*** Opening of Data to process ***

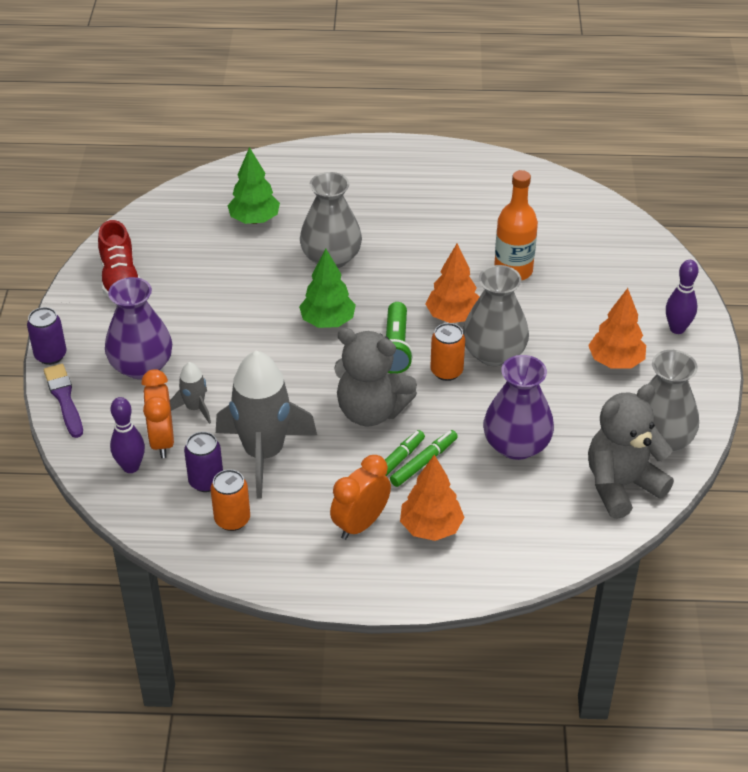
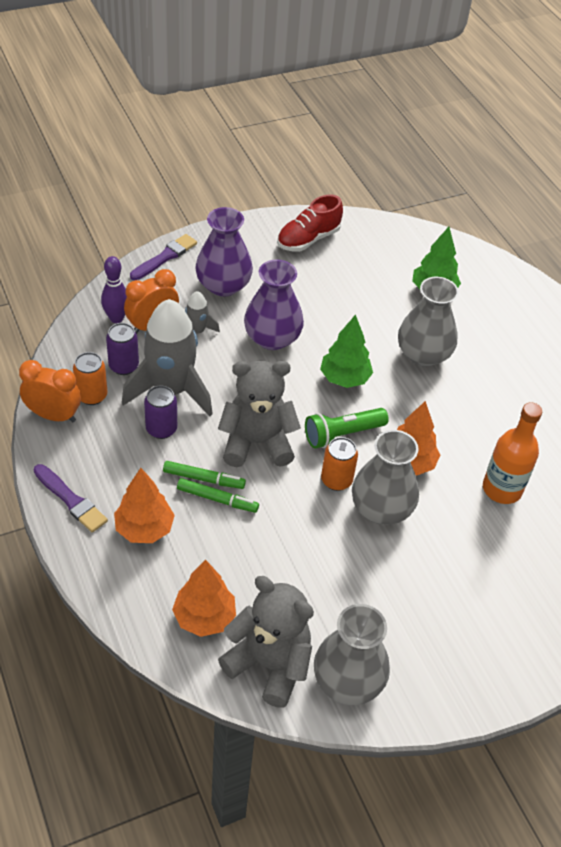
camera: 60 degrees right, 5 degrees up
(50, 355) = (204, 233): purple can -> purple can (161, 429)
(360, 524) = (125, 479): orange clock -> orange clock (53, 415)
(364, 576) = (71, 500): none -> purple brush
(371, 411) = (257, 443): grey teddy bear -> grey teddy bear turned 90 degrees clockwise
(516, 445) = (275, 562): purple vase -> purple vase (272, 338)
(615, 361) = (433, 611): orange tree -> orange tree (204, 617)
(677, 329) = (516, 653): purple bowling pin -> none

*** Close of Data to process ***

What you should do: Apart from the images, please copy every line of the data exactly as written.

Your solution:
camera: 60 degrees right, 5 degrees up
(50, 355) = (204, 233): purple can -> purple can (161, 429)
(360, 524) = (125, 479): orange clock -> orange clock (53, 415)
(364, 576) = (71, 500): none -> purple brush
(371, 411) = (257, 443): grey teddy bear -> grey teddy bear turned 90 degrees clockwise
(516, 445) = (275, 562): purple vase -> purple vase (272, 338)
(615, 361) = (433, 611): orange tree -> orange tree (204, 617)
(677, 329) = (516, 653): purple bowling pin -> none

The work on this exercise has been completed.